▸ WORK INSTRUCTION:
Print the records exactly. Miss nothing.

Top of RECORDS SHOWN

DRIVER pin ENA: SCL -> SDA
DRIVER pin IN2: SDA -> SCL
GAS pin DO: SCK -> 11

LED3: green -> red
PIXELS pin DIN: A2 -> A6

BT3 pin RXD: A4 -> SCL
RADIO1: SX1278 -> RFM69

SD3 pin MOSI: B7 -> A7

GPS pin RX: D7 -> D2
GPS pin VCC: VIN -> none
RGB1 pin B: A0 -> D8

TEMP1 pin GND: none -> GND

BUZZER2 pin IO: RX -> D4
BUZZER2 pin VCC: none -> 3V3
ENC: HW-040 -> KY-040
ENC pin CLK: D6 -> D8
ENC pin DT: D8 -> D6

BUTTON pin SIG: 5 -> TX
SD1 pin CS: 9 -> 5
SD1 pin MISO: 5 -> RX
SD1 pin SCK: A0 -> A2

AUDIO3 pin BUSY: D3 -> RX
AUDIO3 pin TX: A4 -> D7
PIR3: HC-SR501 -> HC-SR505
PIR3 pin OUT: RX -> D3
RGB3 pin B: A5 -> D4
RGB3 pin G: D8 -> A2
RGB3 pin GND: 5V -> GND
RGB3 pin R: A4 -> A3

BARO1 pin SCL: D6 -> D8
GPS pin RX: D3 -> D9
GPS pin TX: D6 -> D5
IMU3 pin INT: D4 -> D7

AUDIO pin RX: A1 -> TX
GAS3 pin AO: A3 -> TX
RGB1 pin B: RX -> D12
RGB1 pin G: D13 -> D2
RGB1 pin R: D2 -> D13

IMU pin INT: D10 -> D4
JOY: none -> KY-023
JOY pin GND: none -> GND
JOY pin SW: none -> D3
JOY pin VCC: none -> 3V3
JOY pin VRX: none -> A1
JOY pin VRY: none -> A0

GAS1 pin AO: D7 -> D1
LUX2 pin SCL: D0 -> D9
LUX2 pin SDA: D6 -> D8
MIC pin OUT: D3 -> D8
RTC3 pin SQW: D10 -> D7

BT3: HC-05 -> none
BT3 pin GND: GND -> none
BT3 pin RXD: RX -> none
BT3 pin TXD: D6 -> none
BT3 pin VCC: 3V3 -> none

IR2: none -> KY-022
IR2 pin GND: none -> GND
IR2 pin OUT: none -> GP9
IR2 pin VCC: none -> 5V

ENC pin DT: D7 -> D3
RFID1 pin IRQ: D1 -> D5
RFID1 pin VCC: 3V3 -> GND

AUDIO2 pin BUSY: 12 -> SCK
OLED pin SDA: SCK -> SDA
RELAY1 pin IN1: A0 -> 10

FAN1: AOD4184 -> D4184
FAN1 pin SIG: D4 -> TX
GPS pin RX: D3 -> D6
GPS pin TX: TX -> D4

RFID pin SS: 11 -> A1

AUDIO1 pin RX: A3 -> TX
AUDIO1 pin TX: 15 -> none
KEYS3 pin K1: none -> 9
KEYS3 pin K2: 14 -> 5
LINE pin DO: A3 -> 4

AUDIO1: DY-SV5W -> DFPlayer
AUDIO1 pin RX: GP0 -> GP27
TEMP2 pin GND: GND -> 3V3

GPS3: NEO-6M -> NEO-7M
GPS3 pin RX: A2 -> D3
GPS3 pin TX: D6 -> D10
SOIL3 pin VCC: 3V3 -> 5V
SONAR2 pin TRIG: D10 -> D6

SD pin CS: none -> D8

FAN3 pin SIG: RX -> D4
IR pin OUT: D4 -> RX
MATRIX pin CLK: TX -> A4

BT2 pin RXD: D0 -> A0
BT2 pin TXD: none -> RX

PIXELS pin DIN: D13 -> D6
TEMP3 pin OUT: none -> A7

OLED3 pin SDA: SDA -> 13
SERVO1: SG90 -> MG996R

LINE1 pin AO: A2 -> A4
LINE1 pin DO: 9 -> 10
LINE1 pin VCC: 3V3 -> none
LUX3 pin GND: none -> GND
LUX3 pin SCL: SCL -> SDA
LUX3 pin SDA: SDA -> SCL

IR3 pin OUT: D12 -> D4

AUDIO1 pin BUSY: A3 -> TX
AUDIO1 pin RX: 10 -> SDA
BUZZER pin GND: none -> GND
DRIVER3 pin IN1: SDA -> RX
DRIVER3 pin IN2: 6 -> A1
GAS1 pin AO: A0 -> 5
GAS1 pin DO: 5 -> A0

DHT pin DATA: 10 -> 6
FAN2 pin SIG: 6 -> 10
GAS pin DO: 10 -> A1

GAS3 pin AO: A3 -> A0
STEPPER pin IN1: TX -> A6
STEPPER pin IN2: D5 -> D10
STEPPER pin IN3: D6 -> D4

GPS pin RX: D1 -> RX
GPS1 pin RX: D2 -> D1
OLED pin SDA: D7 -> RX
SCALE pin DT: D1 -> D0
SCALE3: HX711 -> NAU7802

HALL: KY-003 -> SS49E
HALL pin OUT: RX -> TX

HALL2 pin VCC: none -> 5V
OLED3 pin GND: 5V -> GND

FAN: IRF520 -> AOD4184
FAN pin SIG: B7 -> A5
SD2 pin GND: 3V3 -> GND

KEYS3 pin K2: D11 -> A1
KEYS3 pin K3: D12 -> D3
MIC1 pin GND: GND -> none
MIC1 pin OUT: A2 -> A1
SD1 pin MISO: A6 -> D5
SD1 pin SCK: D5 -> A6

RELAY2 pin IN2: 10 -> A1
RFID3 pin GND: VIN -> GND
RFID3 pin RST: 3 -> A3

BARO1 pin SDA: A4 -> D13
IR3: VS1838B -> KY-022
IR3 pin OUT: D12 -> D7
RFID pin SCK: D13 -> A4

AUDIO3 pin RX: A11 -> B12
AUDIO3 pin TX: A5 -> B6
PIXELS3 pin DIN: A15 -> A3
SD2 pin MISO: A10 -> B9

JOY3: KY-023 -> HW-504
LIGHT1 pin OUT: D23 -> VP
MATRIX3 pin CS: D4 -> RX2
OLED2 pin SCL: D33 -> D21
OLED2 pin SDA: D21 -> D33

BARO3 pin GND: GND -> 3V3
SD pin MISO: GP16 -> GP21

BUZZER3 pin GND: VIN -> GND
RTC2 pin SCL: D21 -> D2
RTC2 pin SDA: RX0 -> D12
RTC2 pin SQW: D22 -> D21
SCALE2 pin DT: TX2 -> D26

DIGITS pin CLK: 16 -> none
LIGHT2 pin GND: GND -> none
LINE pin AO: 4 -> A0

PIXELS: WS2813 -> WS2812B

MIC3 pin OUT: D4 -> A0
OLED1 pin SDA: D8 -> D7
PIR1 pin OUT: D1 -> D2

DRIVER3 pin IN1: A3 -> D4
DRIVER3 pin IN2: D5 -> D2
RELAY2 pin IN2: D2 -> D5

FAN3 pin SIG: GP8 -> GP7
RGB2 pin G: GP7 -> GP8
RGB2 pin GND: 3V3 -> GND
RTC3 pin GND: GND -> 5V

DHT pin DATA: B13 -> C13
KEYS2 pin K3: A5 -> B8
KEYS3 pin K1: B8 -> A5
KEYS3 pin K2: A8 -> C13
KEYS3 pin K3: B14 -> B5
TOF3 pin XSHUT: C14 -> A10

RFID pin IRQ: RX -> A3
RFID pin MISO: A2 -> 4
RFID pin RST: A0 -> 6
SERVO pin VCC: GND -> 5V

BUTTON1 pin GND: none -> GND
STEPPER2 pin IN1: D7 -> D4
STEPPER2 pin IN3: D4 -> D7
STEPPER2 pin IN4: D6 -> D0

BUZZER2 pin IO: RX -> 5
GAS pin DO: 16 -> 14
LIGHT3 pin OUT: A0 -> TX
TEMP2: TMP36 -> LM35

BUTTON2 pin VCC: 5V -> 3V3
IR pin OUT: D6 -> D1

Bottom of RECORDS SHOWN

▸ WORKED SOLUTION:
DRIVER pin ENA: SCL -> SDA
DRIVER pin IN2: SDA -> SCL
GAS pin DO: SCK -> 11

LED3: green -> red
PIXELS pin DIN: A2 -> A6

BT3 pin RXD: A4 -> SCL
RADIO1: SX1278 -> RFM69

SD3 pin MOSI: B7 -> A7

GPS pin RX: D7 -> D2
GPS pin VCC: VIN -> none
RGB1 pin B: A0 -> D8

TEMP1 pin GND: none -> GND

BUZZER2 pin IO: RX -> D4
BUZZER2 pin VCC: none -> 3V3
ENC: HW-040 -> KY-040
ENC pin CLK: D6 -> D8
ENC pin DT: D8 -> D6

BUTTON pin SIG: 5 -> TX
SD1 pin CS: 9 -> 5
SD1 pin MISO: 5 -> RX
SD1 pin SCK: A0 -> A2

AUDIO3 pin BUSY: D3 -> RX
AUDIO3 pin TX: A4 -> D7
PIR3: HC-SR501 -> HC-SR505
PIR3 pin OUT: RX -> D3
RGB3 pin B: A5 -> D4
RGB3 pin G: D8 -> A2
RGB3 pin GND: 5V -> GND
RGB3 pin R: A4 -> A3

BARO1 pin SCL: D6 -> D8
GPS pin RX: D3 -> D9
GPS pin TX: D6 -> D5
IMU3 pin INT: D4 -> D7

AUDIO pin RX: A1 -> TX
GAS3 pin AO: A3 -> TX
RGB1 pin B: RX -> D12
RGB1 pin G: D13 -> D2
RGB1 pin R: D2 -> D13

IMU pin INT: D10 -> D4
JOY: none -> KY-023
JOY pin GND: none -> GND
JOY pin SW: none -> D3
JOY pin VCC: none -> 3V3
JOY pin VRX: none -> A1
JOY pin VRY: none -> A0

GAS1 pin AO: D7 -> D1
LUX2 pin SCL: D0 -> D9
LUX2 pin SDA: D6 -> D8
MIC pin OUT: D3 -> D8
RTC3 pin SQW: D10 -> D7

BT3: HC-05 -> none
BT3 pin GND: GND -> none
BT3 pin RXD: RX -> none
BT3 pin TXD: D6 -> none
BT3 pin VCC: 3V3 -> none

IR2: none -> KY-022
IR2 pin GND: none -> GND
IR2 pin OUT: none -> GP9
IR2 pin VCC: none -> 5V

ENC pin DT: D7 -> D3
RFID1 pin IRQ: D1 -> D5
RFID1 pin VCC: 3V3 -> GND

AUDIO2 pin BUSY: 12 -> SCK
OLED pin SDA: SCK -> SDA
RELAY1 pin IN1: A0 -> 10

FAN1: AOD4184 -> D4184
FAN1 pin SIG: D4 -> TX
GPS pin RX: D3 -> D6
GPS pin TX: TX -> D4

RFID pin SS: 11 -> A1

AUDIO1 pin RX: A3 -> TX
AUDIO1 pin TX: 15 -> none
KEYS3 pin K1: none -> 9
KEYS3 pin K2: 14 -> 5
LINE pin DO: A3 -> 4

AUDIO1: DY-SV5W -> DFPlayer
AUDIO1 pin RX: GP0 -> GP27
TEMP2 pin GND: GND -> 3V3

GPS3: NEO-6M -> NEO-7M
GPS3 pin RX: A2 -> D3
GPS3 pin TX: D6 -> D10
SOIL3 pin VCC: 3V3 -> 5V
SONAR2 pin TRIG: D10 -> D6

SD pin CS: none -> D8

FAN3 pin SIG: RX -> D4
IR pin OUT: D4 -> RX
MATRIX pin CLK: TX -> A4

BT2 pin RXD: D0 -> A0
BT2 pin TXD: none -> RX

PIXELS pin DIN: D13 -> D6
TEMP3 pin OUT: none -> A7

OLED3 pin SDA: SDA -> 13
SERVO1: SG90 -> MG996R

LINE1 pin AO: A2 -> A4
LINE1 pin DO: 9 -> 10
LINE1 pin VCC: 3V3 -> none
LUX3 pin GND: none -> GND
LUX3 pin SCL: SCL -> SDA
LUX3 pin SDA: SDA -> SCL

IR3 pin OUT: D12 -> D4

AUDIO1 pin BUSY: A3 -> TX
AUDIO1 pin RX: 10 -> SDA
BUZZER pin GND: none -> GND
DRIVER3 pin IN1: SDA -> RX
DRIVER3 pin IN2: 6 -> A1
GAS1 pin AO: A0 -> 5
GAS1 pin DO: 5 -> A0

DHT pin DATA: 10 -> 6
FAN2 pin SIG: 6 -> 10
GAS pin DO: 10 -> A1

GAS3 pin AO: A3 -> A0
STEPPER pin IN1: TX -> A6
STEPPER pin IN2: D5 -> D10
STEPPER pin IN3: D6 -> D4

GPS pin RX: D1 -> RX
GPS1 pin RX: D2 -> D1
OLED pin SDA: D7 -> RX
SCALE pin DT: D1 -> D0
SCALE3: HX711 -> NAU7802

HALL: KY-003 -> SS49E
HALL pin OUT: RX -> TX

HALL2 pin VCC: none -> 5V
OLED3 pin GND: 5V -> GND

FAN: IRF520 -> AOD4184
FAN pin SIG: B7 -> A5
SD2 pin GND: 3V3 -> GND

KEYS3 pin K2: D11 -> A1
KEYS3 pin K3: D12 -> D3
MIC1 pin GND: GND -> none
MIC1 pin OUT: A2 -> A1
SD1 pin MISO: A6 -> D5
SD1 pin SCK: D5 -> A6

RELAY2 pin IN2: 10 -> A1
RFID3 pin GND: VIN -> GND
RFID3 pin RST: 3 -> A3

BARO1 pin SDA: A4 -> D13
IR3: VS1838B -> KY-022
IR3 pin OUT: D12 -> D7
RFID pin SCK: D13 -> A4

AUDIO3 pin RX: A11 -> B12
AUDIO3 pin TX: A5 -> B6
PIXELS3 pin DIN: A15 -> A3
SD2 pin MISO: A10 -> B9

JOY3: KY-023 -> HW-504
LIGHT1 pin OUT: D23 -> VP
MATRIX3 pin CS: D4 -> RX2
OLED2 pin SCL: D33 -> D21
OLED2 pin SDA: D21 -> D33

BARO3 pin GND: GND -> 3V3
SD pin MISO: GP16 -> GP21

BUZZER3 pin GND: VIN -> GND
RTC2 pin SCL: D21 -> D2
RTC2 pin SDA: RX0 -> D12
RTC2 pin SQW: D22 -> D21
SCALE2 pin DT: TX2 -> D26

DIGITS pin CLK: 16 -> none
LIGHT2 pin GND: GND -> none
LINE pin AO: 4 -> A0

PIXELS: WS2813 -> WS2812B

MIC3 pin OUT: D4 -> A0
OLED1 pin SDA: D8 -> D7
PIR1 pin OUT: D1 -> D2

DRIVER3 pin IN1: A3 -> D4
DRIVER3 pin IN2: D5 -> D2
RELAY2 pin IN2: D2 -> D5

FAN3 pin SIG: GP8 -> GP7
RGB2 pin G: GP7 -> GP8
RGB2 pin GND: 3V3 -> GND
RTC3 pin GND: GND -> 5V

DHT pin DATA: B13 -> C13
KEYS2 pin K3: A5 -> B8
KEYS3 pin K1: B8 -> A5
KEYS3 pin K2: A8 -> C13
KEYS3 pin K3: B14 -> B5
TOF3 pin XSHUT: C14 -> A10

RFID pin IRQ: RX -> A3
RFID pin MISO: A2 -> 4
RFID pin RST: A0 -> 6
SERVO pin VCC: GND -> 5V

BUTTON1 pin GND: none -> GND
STEPPER2 pin IN1: D7 -> D4
STEPPER2 pin IN3: D4 -> D7
STEPPER2 pin IN4: D6 -> D0

BUZZER2 pin IO: RX -> 5
GAS pin DO: 16 -> 14
LIGHT3 pin OUT: A0 -> TX
TEMP2: TMP36 -> LM35

BUTTON2 pin VCC: 5V -> 3V3
IR pin OUT: D6 -> D1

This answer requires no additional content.